REQUIRED WORK: Starting at the beginning of the data, reproduce each line word for word, and stop after the line that contains "green triangle at". Leave the pictures out of your copy.
^^^^
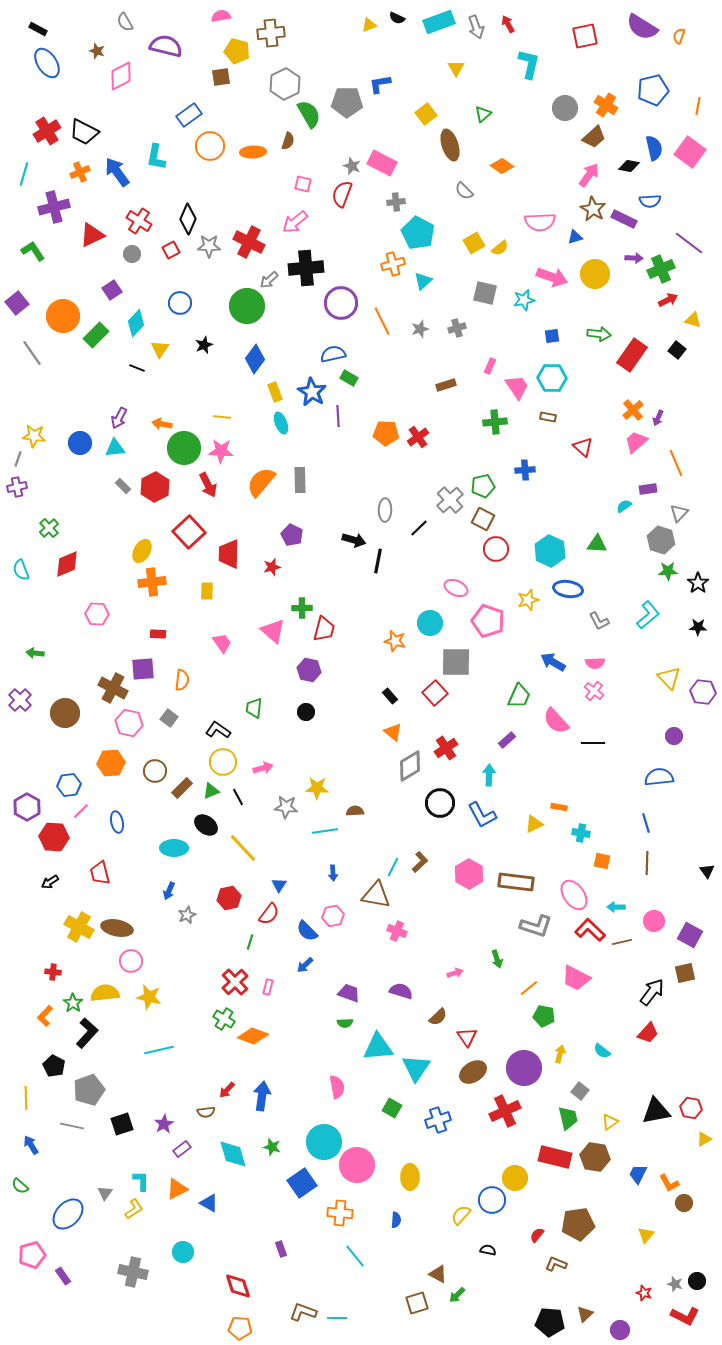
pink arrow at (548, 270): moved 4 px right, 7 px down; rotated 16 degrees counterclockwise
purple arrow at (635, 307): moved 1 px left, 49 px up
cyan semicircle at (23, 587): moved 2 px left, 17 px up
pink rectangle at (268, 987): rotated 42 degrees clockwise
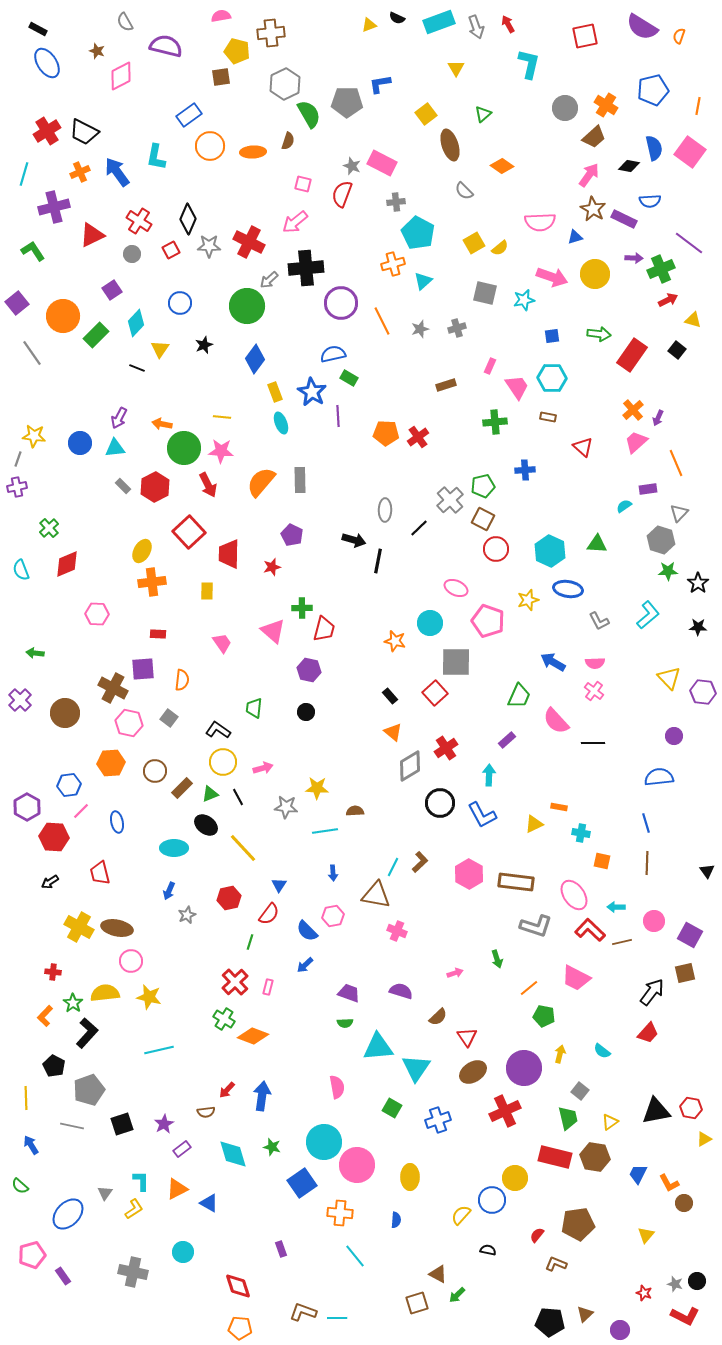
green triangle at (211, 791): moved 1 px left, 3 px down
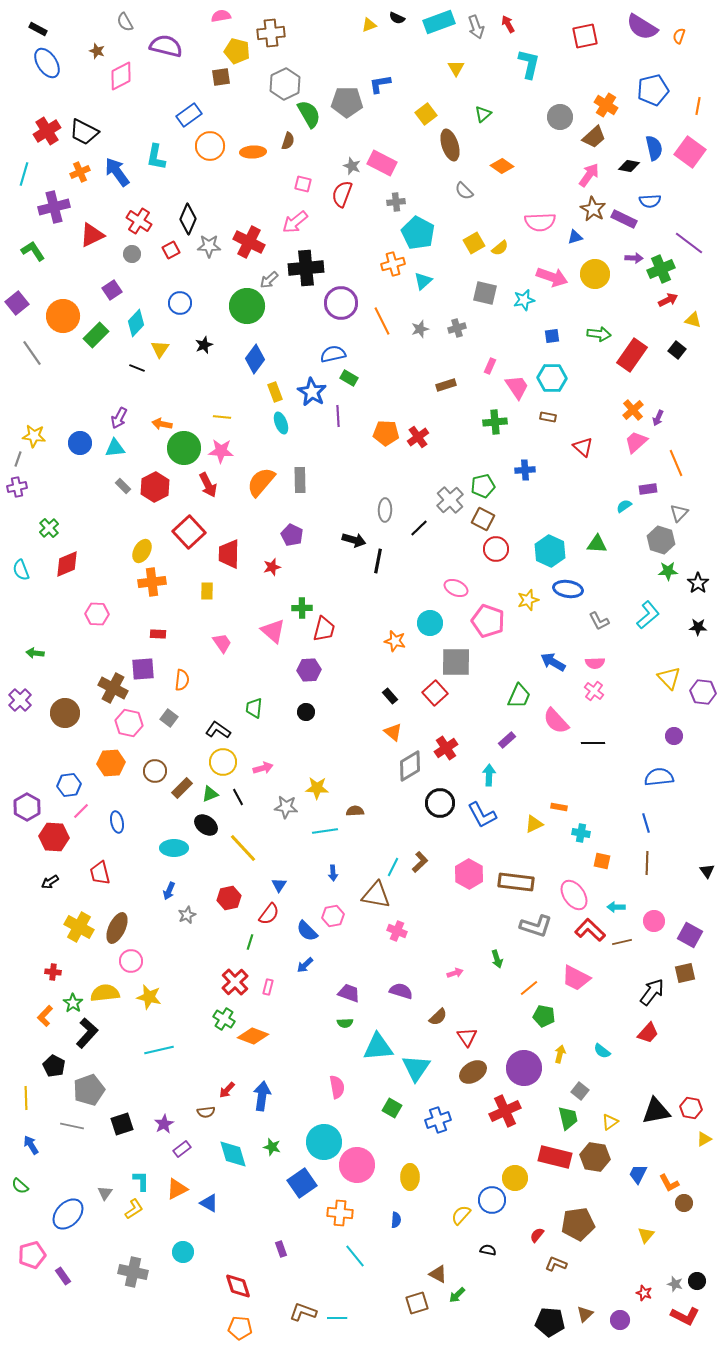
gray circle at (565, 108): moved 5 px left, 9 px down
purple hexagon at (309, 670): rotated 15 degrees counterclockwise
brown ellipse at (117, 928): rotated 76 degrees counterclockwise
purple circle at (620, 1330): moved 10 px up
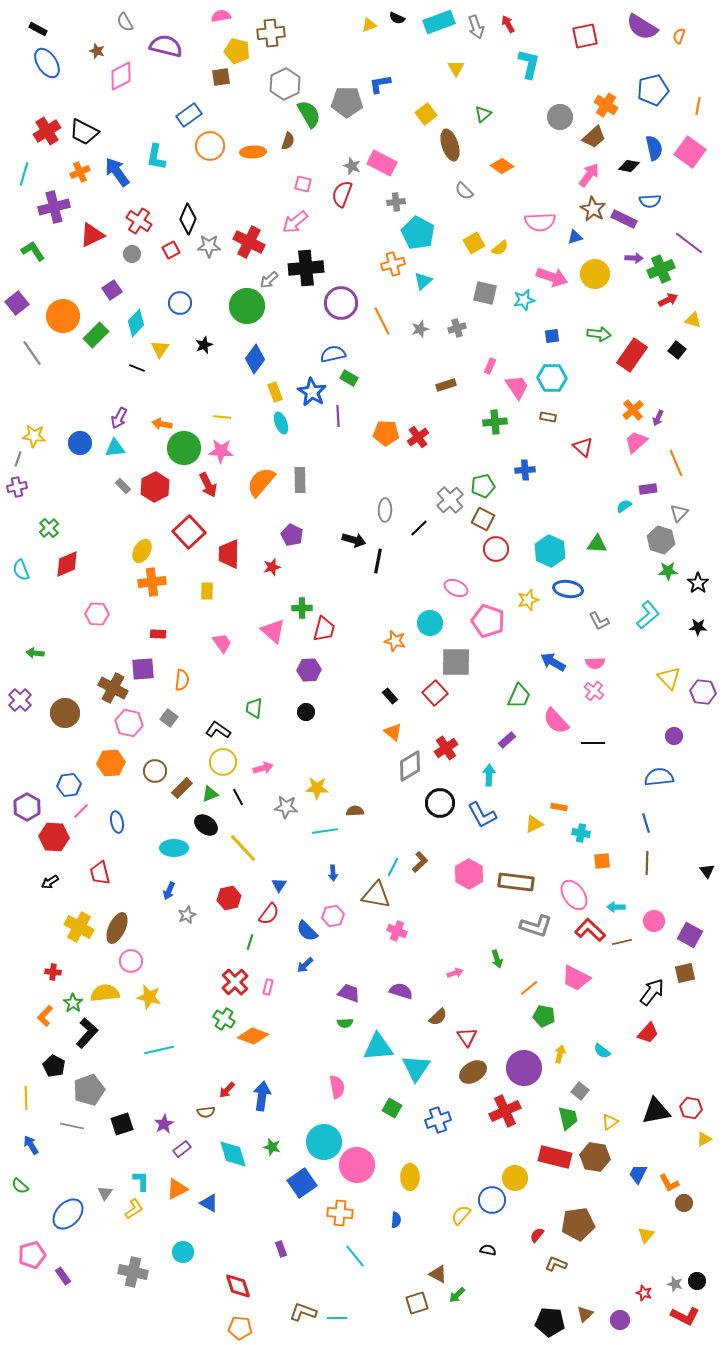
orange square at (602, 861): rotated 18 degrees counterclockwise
^^^^
THE ANSWER:
pink arrow at (548, 270): moved 4 px right, 7 px down; rotated 16 degrees counterclockwise
purple arrow at (635, 307): moved 1 px left, 49 px up
cyan semicircle at (23, 587): moved 2 px left, 17 px up
pink rectangle at (268, 987): rotated 42 degrees clockwise
green triangle at (211, 791): moved 1 px left, 3 px down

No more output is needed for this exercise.